# Start of Provided records
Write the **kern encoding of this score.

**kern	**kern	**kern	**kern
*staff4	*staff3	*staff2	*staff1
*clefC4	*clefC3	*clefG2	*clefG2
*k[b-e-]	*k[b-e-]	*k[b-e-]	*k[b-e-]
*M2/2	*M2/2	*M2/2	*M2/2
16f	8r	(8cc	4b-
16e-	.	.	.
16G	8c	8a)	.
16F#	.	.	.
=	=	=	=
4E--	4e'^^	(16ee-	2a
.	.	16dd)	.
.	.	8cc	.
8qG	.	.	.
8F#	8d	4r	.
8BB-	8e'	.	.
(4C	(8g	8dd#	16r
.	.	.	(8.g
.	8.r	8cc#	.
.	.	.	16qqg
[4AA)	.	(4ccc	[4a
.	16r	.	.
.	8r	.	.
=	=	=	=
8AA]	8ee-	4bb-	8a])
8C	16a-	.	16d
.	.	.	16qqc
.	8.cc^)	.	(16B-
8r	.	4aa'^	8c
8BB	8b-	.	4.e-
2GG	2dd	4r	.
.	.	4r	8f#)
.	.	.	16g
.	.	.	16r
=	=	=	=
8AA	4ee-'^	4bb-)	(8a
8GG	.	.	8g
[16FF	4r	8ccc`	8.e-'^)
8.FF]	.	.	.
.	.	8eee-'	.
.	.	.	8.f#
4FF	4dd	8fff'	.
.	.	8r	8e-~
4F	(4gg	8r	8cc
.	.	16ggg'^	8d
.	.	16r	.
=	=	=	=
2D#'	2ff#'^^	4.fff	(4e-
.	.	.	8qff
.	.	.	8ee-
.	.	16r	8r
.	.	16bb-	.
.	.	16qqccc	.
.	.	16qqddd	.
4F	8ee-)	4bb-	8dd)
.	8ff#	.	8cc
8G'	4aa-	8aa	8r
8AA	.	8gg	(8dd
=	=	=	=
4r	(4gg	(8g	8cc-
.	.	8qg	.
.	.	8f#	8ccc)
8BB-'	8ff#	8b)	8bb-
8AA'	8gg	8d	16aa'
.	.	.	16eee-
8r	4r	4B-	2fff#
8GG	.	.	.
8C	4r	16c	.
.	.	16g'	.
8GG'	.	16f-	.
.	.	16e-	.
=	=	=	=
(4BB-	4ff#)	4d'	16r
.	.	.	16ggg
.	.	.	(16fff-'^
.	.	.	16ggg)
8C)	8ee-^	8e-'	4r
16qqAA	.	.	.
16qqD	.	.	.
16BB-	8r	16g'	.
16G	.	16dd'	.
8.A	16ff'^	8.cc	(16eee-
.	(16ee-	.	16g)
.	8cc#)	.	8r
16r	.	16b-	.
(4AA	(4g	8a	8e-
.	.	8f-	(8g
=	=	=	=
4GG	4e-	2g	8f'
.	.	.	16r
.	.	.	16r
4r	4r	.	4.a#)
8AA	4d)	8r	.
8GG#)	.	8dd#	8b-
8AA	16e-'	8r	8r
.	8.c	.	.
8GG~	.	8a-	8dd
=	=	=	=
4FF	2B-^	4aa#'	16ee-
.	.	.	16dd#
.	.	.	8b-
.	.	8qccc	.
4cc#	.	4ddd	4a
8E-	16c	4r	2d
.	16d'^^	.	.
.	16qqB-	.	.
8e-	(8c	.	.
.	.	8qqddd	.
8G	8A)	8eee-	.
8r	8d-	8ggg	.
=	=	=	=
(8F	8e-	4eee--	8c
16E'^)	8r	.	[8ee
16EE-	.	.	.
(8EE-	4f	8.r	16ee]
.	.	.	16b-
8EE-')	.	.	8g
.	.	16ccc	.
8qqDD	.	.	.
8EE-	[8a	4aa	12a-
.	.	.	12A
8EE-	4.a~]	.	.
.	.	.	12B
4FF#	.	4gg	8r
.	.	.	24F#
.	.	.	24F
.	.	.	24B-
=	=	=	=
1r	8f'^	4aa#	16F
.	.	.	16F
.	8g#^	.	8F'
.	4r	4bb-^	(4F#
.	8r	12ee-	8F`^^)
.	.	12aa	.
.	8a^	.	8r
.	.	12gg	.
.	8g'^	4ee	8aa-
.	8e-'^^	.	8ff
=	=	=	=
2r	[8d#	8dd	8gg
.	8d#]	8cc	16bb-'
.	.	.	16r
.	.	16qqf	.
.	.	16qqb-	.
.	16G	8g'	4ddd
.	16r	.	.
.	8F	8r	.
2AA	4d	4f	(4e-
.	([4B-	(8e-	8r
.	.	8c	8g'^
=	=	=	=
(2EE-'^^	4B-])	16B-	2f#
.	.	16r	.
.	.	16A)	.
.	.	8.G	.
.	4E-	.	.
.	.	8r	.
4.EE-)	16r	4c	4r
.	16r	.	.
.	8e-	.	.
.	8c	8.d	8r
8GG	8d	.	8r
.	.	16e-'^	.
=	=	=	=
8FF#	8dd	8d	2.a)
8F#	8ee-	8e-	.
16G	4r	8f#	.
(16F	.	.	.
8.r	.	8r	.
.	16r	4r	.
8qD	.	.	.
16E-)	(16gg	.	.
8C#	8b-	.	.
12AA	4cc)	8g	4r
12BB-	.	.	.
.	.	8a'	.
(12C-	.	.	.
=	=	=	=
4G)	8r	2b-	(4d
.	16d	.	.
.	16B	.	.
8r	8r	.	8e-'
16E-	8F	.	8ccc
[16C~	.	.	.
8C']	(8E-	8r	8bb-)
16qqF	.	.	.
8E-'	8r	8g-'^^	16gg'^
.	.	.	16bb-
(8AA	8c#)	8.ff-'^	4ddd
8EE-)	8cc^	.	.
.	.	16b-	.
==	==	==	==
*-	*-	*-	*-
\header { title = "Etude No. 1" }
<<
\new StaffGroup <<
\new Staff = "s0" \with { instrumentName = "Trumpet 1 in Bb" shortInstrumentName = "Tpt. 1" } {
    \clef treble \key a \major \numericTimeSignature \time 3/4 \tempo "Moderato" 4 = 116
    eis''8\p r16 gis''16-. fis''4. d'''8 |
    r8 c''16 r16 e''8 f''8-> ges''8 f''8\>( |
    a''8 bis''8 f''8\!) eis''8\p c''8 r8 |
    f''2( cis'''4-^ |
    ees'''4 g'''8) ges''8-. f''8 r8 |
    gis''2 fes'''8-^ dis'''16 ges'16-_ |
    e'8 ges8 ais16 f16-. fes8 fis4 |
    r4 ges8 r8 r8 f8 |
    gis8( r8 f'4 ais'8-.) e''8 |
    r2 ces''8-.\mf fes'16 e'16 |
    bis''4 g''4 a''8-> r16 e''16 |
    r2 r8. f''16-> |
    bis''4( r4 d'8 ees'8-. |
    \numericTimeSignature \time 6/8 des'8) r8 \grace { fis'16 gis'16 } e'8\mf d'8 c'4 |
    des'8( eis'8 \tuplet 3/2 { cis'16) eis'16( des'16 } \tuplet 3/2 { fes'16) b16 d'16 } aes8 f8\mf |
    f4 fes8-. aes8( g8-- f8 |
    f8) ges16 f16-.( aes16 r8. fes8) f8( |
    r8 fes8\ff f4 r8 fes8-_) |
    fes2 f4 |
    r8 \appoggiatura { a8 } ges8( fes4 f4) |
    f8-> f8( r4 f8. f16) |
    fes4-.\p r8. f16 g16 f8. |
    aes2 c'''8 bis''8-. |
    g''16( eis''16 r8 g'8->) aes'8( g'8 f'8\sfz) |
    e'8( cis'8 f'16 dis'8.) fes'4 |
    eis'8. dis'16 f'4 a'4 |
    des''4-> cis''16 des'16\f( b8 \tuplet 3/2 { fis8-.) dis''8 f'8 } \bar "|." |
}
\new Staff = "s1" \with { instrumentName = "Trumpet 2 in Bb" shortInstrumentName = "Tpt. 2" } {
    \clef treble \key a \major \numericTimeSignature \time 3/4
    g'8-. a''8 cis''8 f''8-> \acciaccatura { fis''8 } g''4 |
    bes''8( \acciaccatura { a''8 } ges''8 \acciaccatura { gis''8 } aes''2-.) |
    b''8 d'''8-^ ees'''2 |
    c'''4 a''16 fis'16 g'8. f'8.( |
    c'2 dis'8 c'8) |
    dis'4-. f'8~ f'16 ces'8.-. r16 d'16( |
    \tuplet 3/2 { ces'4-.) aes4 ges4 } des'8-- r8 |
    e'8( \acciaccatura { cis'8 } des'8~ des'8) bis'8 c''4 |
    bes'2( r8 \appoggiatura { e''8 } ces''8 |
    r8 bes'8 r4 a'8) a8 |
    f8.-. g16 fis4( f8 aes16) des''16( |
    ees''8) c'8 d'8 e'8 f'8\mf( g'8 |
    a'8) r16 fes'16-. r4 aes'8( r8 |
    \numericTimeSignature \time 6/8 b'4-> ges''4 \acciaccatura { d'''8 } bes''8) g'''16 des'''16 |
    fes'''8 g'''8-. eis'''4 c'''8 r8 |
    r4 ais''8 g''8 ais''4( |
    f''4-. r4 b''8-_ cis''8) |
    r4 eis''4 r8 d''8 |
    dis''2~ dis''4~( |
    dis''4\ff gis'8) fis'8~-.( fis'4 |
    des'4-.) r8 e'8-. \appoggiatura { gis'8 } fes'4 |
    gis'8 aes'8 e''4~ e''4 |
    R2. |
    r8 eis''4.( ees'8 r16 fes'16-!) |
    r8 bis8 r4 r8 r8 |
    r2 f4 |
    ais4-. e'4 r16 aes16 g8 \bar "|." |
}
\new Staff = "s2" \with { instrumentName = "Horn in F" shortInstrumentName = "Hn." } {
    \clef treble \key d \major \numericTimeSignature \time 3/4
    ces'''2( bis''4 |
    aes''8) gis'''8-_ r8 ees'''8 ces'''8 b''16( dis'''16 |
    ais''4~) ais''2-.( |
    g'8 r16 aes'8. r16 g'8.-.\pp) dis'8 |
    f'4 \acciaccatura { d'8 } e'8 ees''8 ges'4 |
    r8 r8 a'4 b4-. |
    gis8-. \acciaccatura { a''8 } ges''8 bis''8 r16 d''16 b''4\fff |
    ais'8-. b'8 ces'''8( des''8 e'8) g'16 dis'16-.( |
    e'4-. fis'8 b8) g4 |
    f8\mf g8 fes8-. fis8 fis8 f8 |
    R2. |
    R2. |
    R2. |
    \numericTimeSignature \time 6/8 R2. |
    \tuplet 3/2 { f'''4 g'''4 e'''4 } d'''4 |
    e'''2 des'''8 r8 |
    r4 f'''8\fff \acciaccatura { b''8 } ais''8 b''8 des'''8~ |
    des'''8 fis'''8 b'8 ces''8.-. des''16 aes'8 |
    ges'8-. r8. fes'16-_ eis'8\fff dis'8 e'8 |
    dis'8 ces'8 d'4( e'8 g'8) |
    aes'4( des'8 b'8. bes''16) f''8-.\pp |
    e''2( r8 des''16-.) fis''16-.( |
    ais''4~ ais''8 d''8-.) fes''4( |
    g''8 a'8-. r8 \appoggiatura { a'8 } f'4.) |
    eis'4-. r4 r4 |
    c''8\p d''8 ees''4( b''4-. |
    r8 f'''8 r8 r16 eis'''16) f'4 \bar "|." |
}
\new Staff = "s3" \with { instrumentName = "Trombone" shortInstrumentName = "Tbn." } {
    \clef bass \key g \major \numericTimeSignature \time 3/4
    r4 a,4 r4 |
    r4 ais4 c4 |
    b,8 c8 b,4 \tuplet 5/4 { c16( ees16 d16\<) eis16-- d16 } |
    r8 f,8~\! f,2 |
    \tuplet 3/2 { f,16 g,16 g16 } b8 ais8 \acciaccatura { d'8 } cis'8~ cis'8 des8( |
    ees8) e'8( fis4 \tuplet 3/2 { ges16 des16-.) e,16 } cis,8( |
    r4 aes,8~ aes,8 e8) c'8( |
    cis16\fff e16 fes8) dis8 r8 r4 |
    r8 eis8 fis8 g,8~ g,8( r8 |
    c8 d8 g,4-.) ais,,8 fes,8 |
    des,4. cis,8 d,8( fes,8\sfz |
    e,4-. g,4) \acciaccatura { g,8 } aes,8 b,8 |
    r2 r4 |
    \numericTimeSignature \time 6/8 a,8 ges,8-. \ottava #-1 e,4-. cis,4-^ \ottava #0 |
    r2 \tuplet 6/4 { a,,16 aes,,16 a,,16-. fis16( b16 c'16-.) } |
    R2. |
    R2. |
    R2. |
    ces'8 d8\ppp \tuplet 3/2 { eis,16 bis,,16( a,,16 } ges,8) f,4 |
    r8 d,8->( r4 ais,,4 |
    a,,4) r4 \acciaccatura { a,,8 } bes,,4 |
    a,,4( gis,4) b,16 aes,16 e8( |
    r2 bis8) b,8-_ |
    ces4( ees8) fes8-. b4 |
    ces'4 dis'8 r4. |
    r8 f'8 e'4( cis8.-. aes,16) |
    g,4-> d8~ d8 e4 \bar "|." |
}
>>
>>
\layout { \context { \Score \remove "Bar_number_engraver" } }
# End of Provided records
Exercise prompt ▸ Please state how many lines of the records above contain the word "appoggiatura", and give only that number.

Solution ▸ 4